§ **EXERCISE DIRECTIONS**
Write out every record below exactly as given. Leave the pictures out.

Stored entries:
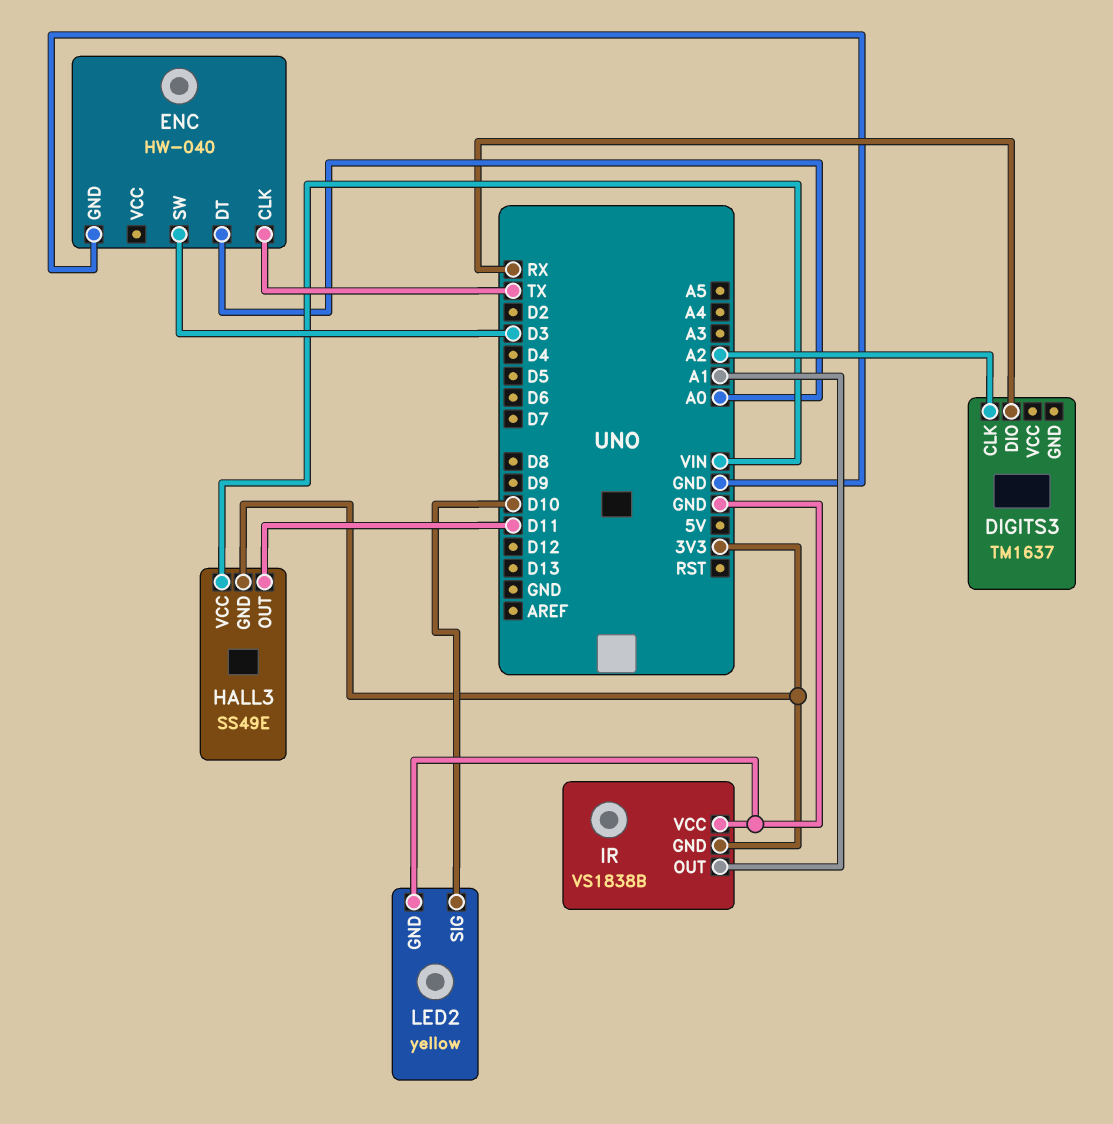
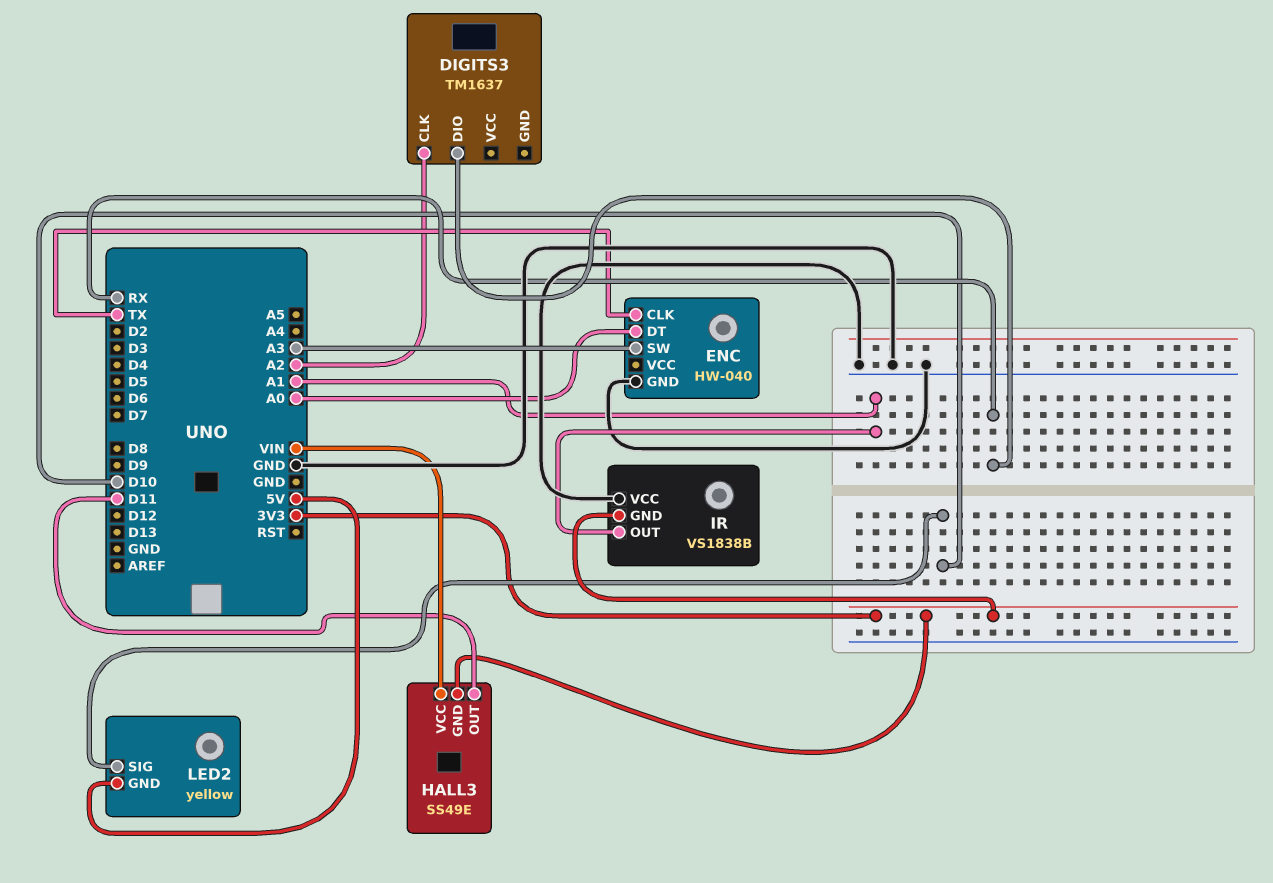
ENC pin SW: D3 -> A3
LED2 pin GND: GND -> 5V

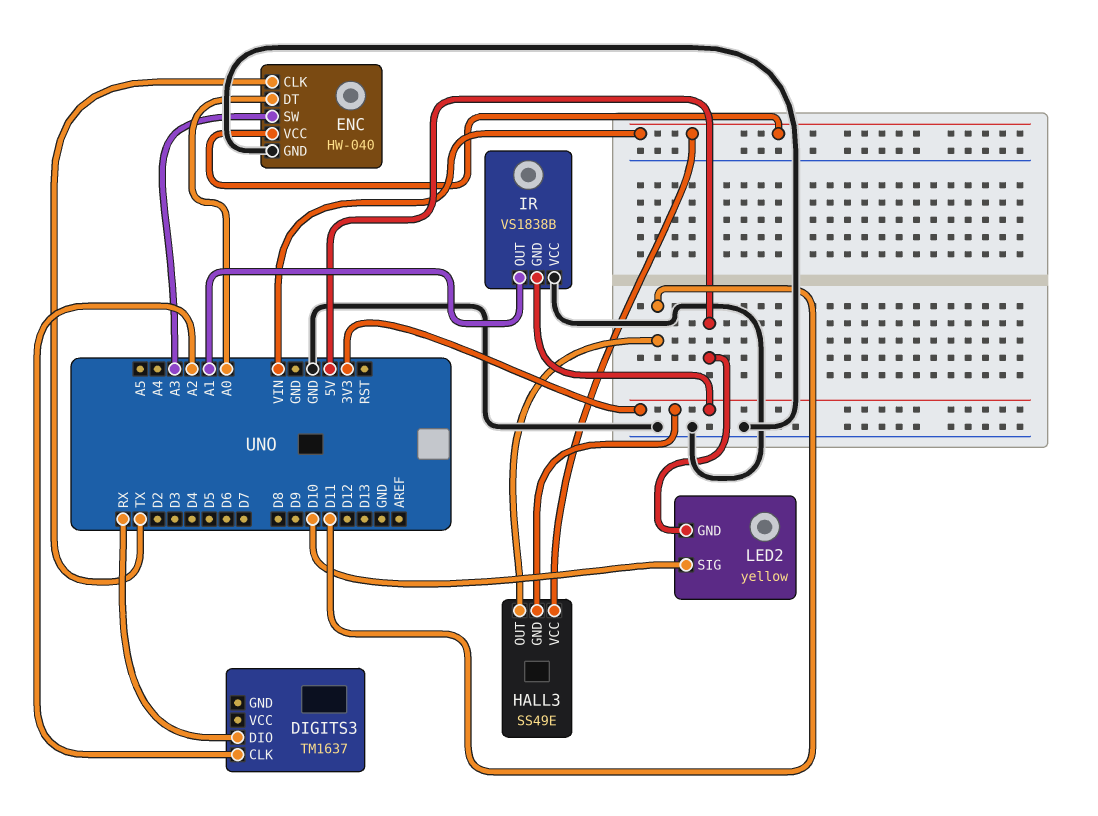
ENC pin VCC: none -> VIN

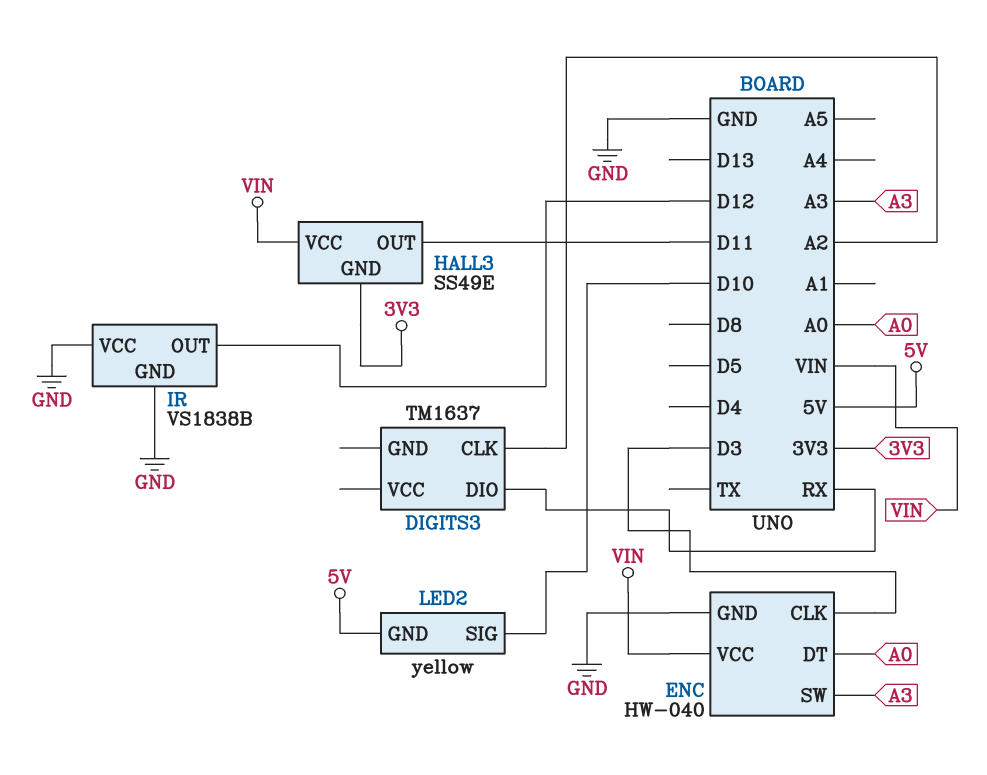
ENC pin CLK: TX -> D3
IR pin GND: 3V3 -> GND
IR pin OUT: A1 -> D12

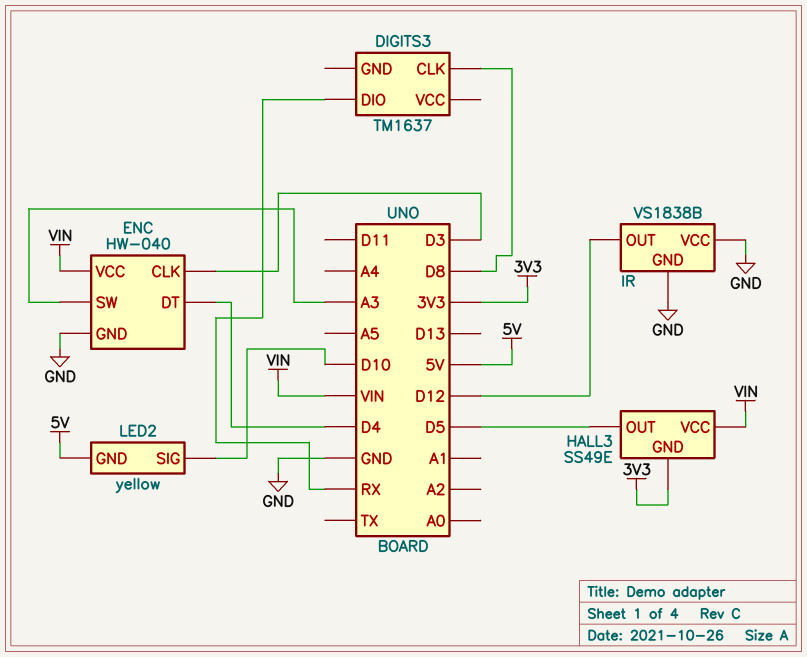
DIGITS3 pin CLK: A2 -> D8
ENC pin DT: A0 -> D4
HALL3 pin OUT: D11 -> D5

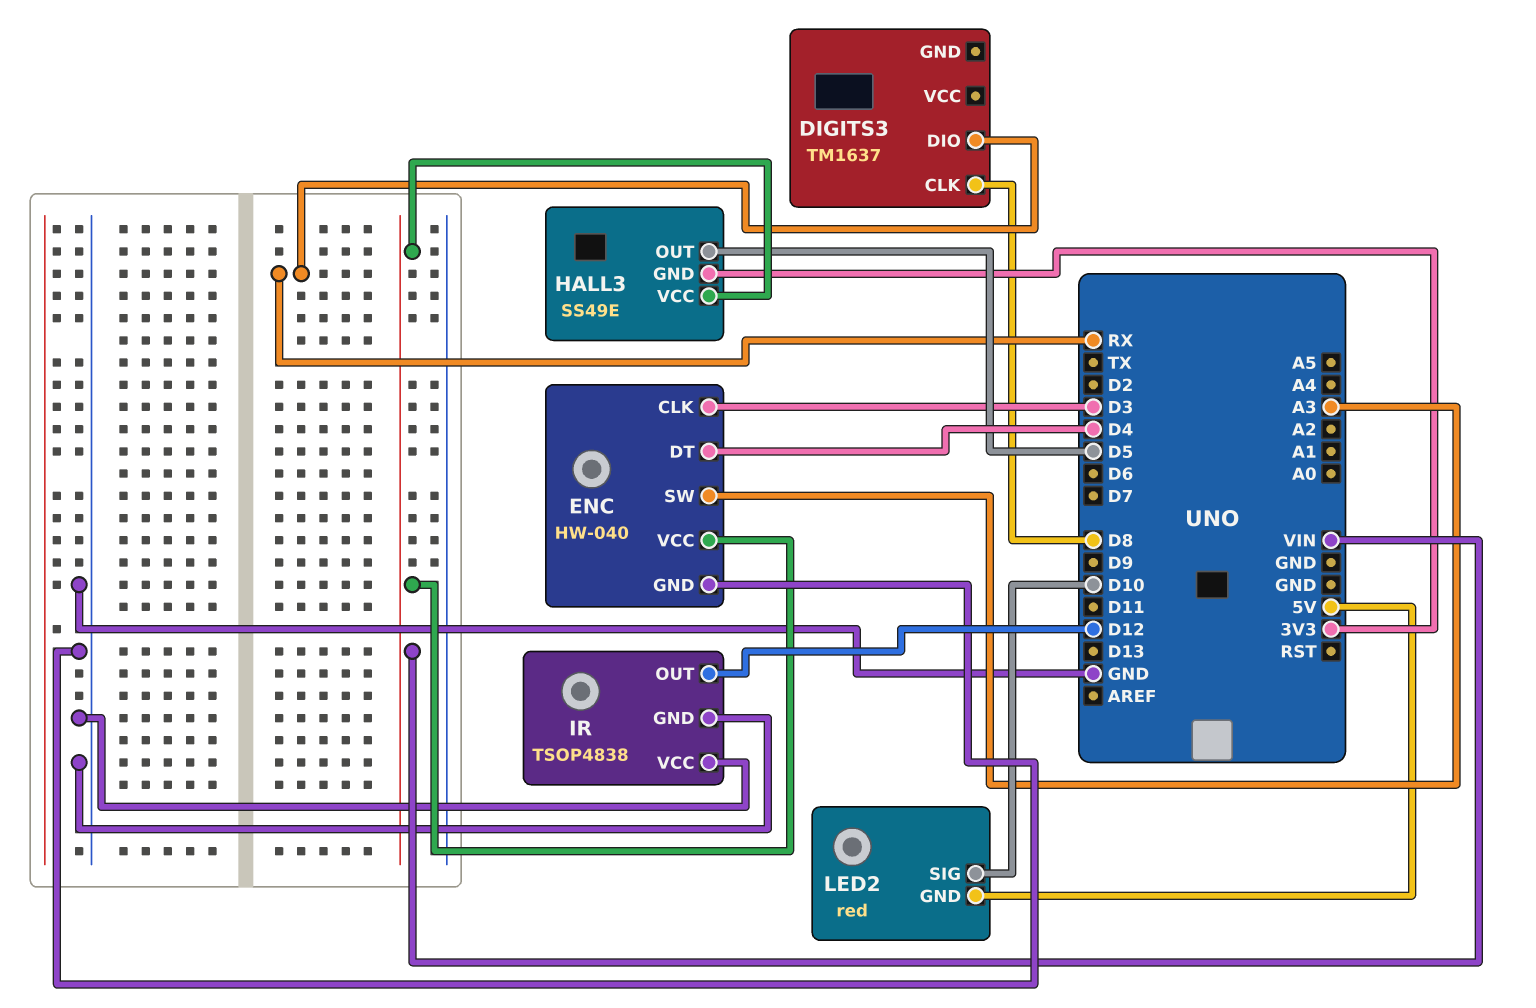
IR: VS1838B -> TSOP4838
LED2: yellow -> red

§ **TASK RESPONSE**
ENC pin SW: D3 -> A3
LED2 pin GND: GND -> 5V

ENC pin VCC: none -> VIN

ENC pin CLK: TX -> D3
IR pin GND: 3V3 -> GND
IR pin OUT: A1 -> D12

DIGITS3 pin CLK: A2 -> D8
ENC pin DT: A0 -> D4
HALL3 pin OUT: D11 -> D5

IR: VS1838B -> TSOP4838
LED2: yellow -> red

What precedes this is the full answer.